TASK ITEM: Using the records below, filter for lines that contain the string "none" and copy them out.

[Collected data]
● ● ● ● ● ● ●
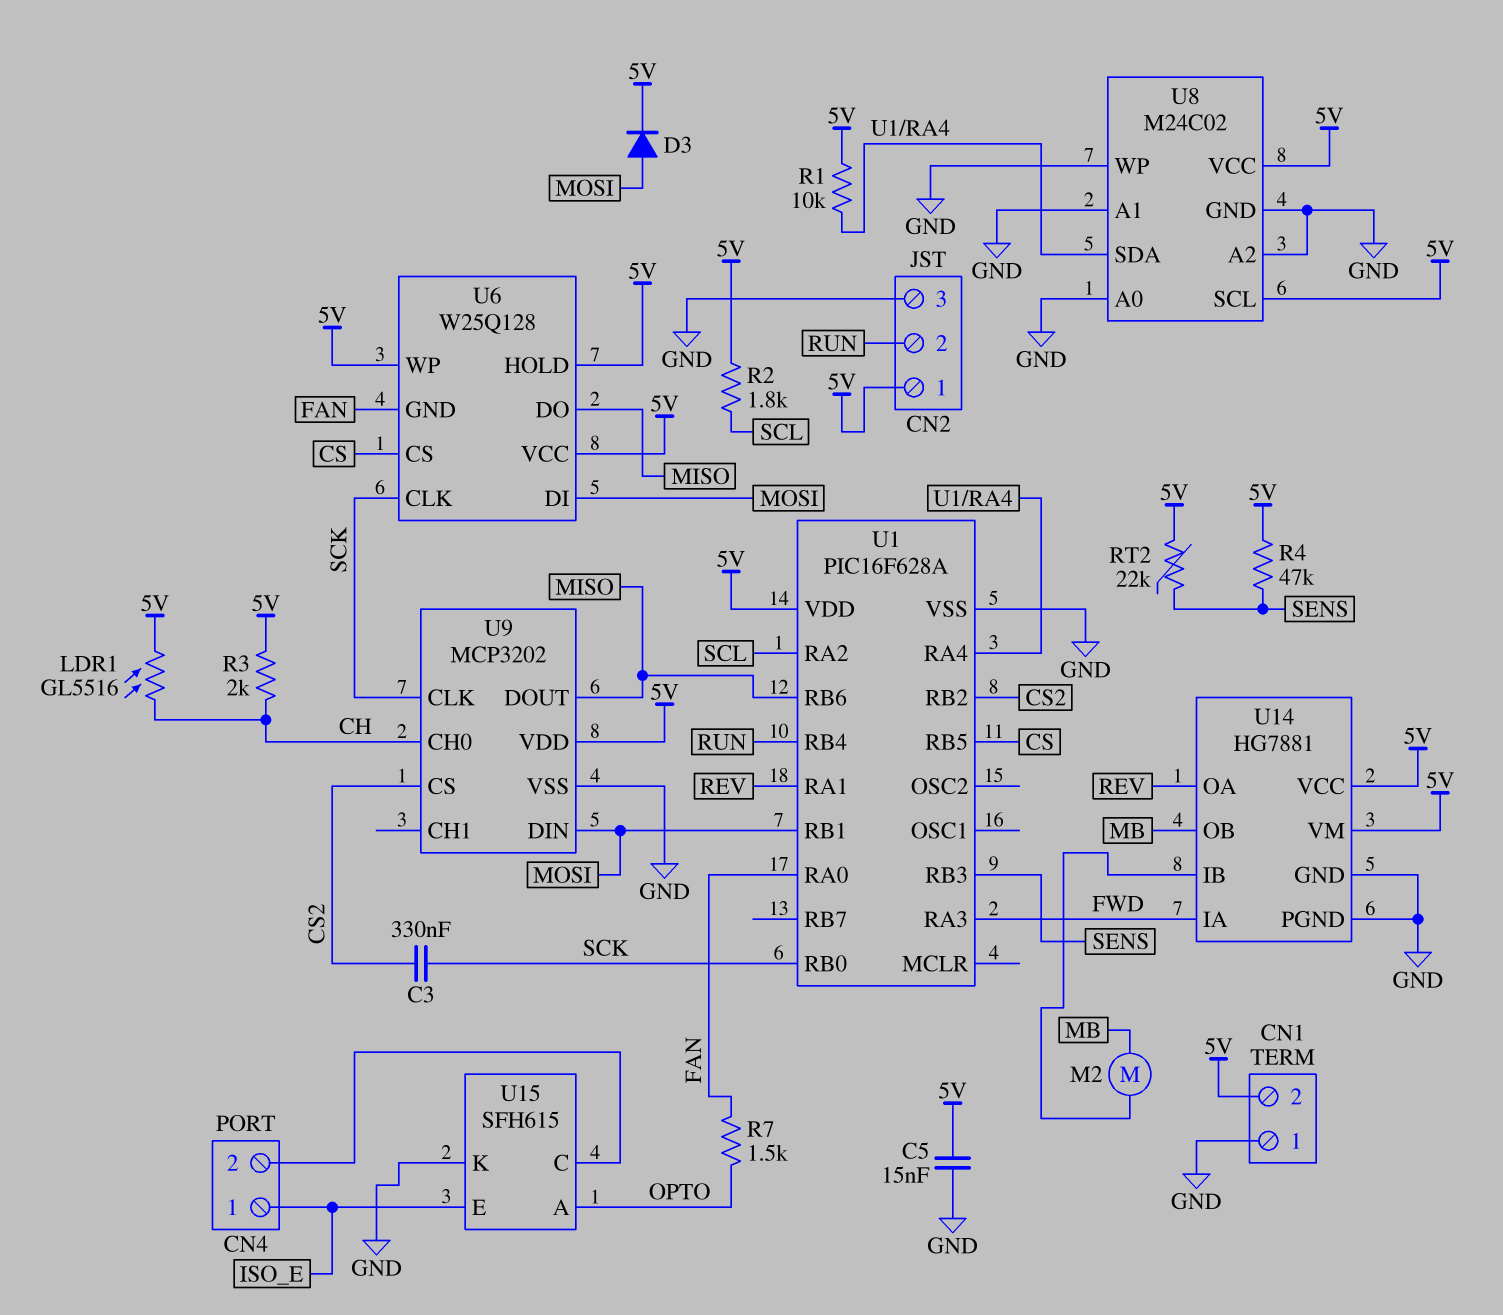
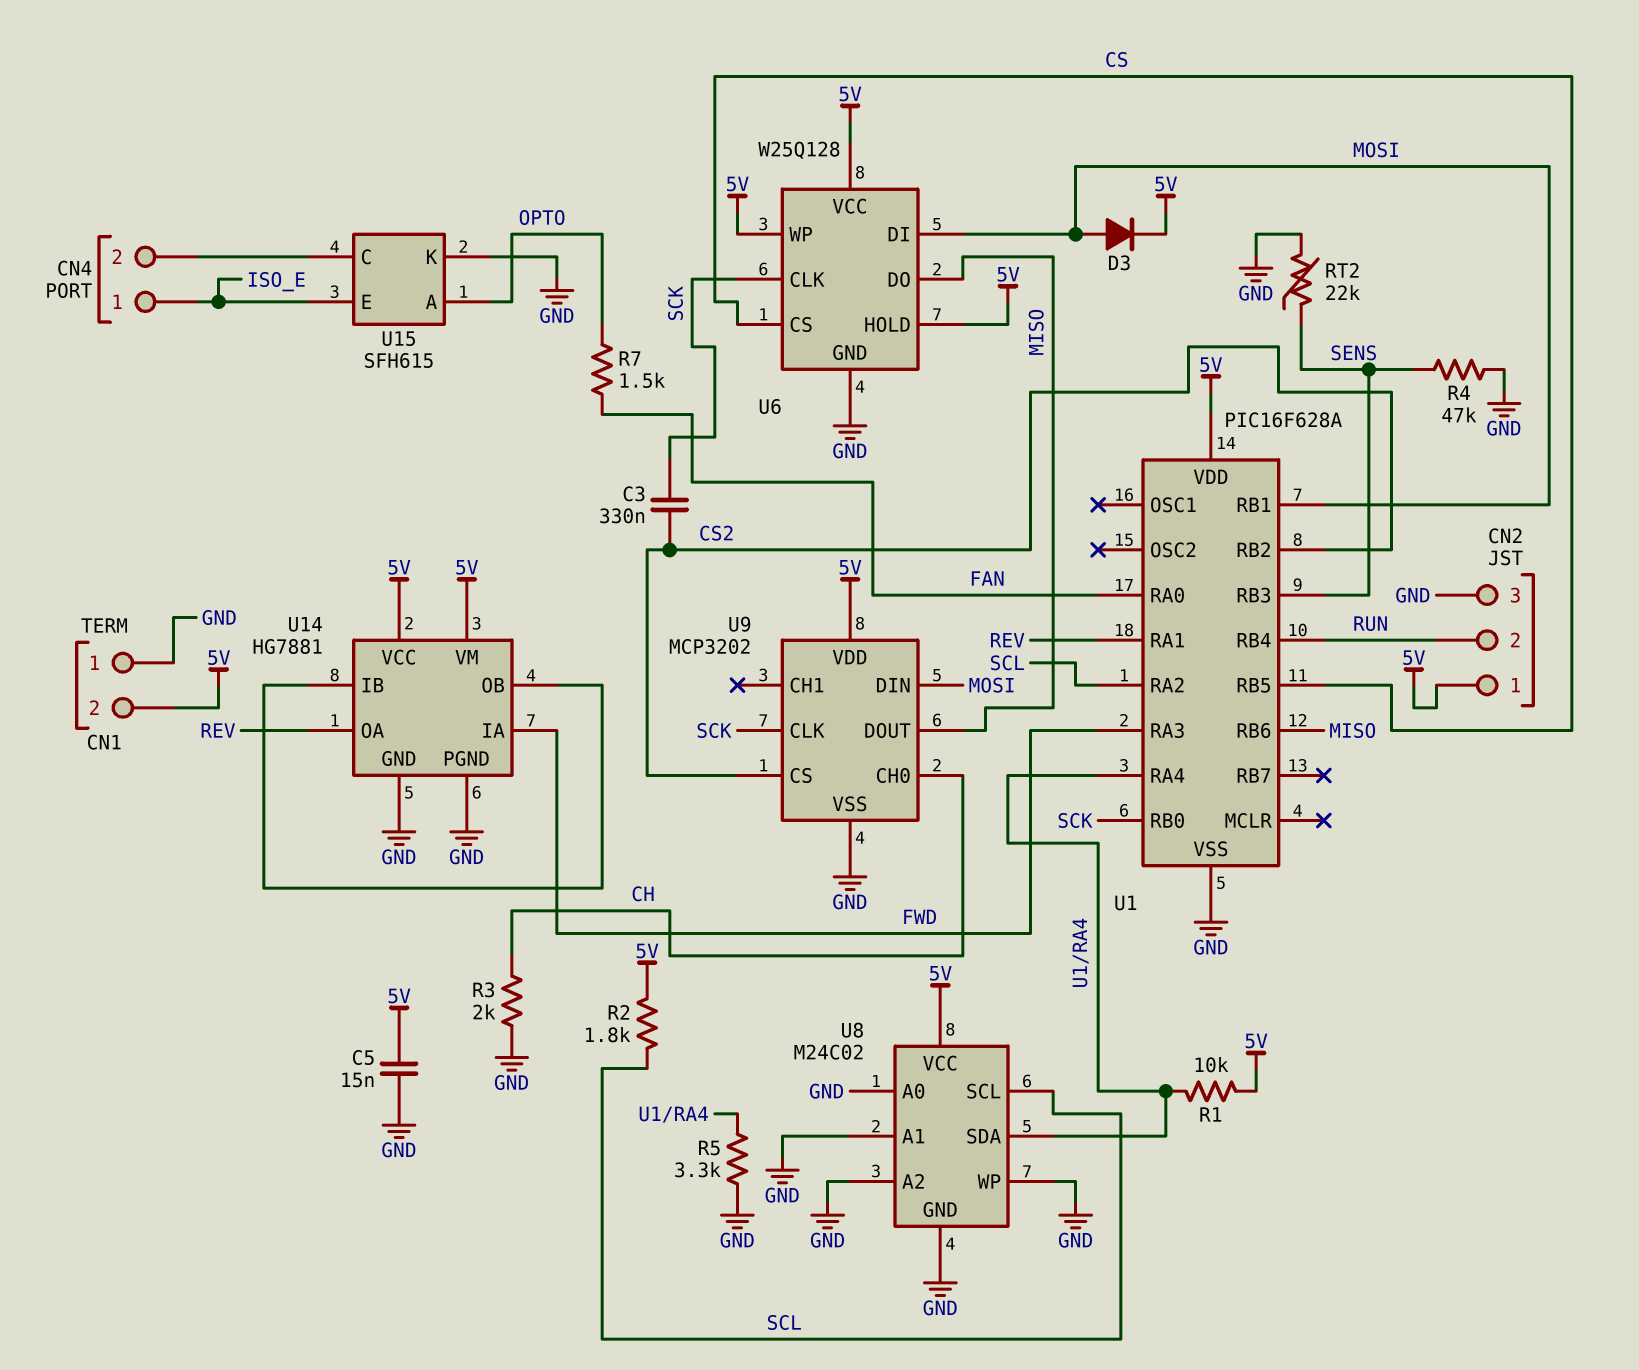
LDR1: GL5516 (5V, CH) -> none
M2: motor (MB, U14/IB) -> none
R3: 2k (5V, CH) -> 2k (CH, GND)
R4: 47k (5V, SENS) -> 47k (GND, SENS)
R5: none -> 3.3k (GND, U1/RA4)
RT2: 22k (5V, SENS) -> 22k (GND, SENS)
U6 pin GND: FAN -> GND
U8 pin SCL: 5V -> SCL
U14 pin OB: MB -> U14/IB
● ● ● ● ● ● ●
SOLUTION BELOW:
LDR1: GL5516 (5V, CH) -> none
M2: motor (MB, U14/IB) -> none
R5: none -> 3.3k (GND, U1/RA4)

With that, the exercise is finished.